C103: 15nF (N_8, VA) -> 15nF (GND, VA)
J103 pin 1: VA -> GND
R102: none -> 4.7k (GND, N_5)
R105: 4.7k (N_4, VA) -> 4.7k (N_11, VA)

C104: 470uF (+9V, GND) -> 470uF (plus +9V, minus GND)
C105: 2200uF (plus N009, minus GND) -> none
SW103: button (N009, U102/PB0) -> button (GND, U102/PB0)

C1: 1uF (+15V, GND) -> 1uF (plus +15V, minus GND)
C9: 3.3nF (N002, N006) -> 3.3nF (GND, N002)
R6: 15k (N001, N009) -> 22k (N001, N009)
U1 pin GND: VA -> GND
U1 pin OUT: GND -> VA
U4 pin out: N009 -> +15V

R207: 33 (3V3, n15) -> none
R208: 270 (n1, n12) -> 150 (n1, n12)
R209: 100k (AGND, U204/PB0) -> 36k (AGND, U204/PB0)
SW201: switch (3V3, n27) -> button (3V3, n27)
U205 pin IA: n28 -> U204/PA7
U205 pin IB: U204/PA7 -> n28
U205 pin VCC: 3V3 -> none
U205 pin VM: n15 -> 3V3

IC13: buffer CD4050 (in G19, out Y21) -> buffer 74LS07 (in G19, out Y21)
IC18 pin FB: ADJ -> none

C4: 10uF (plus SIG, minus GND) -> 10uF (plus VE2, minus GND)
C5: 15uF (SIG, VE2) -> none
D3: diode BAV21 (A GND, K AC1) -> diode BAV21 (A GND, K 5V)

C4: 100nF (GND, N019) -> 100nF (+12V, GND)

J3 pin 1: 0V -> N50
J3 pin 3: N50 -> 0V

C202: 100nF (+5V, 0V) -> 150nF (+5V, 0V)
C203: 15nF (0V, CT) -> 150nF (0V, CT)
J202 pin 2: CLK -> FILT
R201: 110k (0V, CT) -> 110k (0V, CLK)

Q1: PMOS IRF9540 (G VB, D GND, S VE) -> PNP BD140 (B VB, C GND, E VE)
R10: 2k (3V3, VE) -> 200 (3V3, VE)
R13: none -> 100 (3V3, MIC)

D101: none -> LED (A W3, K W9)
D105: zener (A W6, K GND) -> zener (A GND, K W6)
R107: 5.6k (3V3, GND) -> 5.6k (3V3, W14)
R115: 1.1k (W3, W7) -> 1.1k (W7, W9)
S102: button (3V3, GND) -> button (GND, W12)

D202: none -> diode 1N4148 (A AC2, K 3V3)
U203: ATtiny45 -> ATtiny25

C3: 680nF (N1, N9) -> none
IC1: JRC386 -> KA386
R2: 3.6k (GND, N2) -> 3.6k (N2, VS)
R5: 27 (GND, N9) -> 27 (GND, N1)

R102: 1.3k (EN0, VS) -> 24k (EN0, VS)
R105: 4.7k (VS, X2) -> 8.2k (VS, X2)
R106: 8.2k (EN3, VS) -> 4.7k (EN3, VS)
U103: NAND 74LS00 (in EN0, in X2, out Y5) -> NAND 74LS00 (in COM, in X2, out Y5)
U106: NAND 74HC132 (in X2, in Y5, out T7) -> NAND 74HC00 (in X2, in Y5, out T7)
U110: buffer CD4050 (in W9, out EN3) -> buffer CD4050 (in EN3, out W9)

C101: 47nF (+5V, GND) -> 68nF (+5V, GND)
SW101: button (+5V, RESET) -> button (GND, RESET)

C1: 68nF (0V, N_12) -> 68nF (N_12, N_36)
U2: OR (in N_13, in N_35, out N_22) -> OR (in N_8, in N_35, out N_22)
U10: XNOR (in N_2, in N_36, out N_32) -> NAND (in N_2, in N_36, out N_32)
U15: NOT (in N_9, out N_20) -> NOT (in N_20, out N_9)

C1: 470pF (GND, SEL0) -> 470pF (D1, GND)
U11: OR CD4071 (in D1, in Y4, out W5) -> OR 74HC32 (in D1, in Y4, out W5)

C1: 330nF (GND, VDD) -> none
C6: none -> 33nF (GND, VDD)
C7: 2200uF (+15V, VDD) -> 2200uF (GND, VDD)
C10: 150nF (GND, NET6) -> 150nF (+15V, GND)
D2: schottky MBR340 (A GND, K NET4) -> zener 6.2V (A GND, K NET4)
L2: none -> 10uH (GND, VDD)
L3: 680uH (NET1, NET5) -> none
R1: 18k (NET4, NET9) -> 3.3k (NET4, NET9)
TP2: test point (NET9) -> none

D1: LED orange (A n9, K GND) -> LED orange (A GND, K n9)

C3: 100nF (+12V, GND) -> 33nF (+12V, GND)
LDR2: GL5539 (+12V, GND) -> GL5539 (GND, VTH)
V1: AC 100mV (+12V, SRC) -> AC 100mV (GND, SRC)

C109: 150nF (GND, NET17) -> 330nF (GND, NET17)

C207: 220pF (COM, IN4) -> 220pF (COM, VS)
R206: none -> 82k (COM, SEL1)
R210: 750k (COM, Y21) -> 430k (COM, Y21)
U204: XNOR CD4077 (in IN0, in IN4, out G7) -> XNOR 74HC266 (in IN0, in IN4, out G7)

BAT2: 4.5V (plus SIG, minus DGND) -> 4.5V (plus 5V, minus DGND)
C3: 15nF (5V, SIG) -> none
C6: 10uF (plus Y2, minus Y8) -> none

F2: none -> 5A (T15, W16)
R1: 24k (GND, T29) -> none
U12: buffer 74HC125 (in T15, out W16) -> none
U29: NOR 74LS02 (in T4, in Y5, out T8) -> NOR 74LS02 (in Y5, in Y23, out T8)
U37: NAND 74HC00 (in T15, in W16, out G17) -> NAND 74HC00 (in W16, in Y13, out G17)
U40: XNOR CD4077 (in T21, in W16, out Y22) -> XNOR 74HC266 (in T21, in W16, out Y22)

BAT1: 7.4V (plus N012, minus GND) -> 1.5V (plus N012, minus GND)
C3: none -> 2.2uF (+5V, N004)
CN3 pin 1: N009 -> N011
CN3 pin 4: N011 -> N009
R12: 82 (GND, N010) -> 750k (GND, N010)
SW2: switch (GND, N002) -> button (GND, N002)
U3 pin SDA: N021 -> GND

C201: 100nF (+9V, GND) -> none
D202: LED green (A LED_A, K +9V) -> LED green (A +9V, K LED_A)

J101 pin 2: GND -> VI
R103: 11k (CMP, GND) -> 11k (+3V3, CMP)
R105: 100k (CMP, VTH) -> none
━━━━━━━━━━━━━━━━
Scan the material above. Return every line containing the string "minus".

* Written response *
C104: 470uF (+9V, GND) -> 470uF (plus +9V, minus GND)
C105: 2200uF (plus N009, minus GND) -> none
C1: 1uF (+15V, GND) -> 1uF (plus +15V, minus GND)
C4: 10uF (plus SIG, minus GND) -> 10uF (plus VE2, minus GND)
BAT2: 4.5V (plus SIG, minus DGND) -> 4.5V (plus 5V, minus DGND)
C6: 10uF (plus Y2, minus Y8) -> none
BAT1: 7.4V (plus N012, minus GND) -> 1.5V (plus N012, minus GND)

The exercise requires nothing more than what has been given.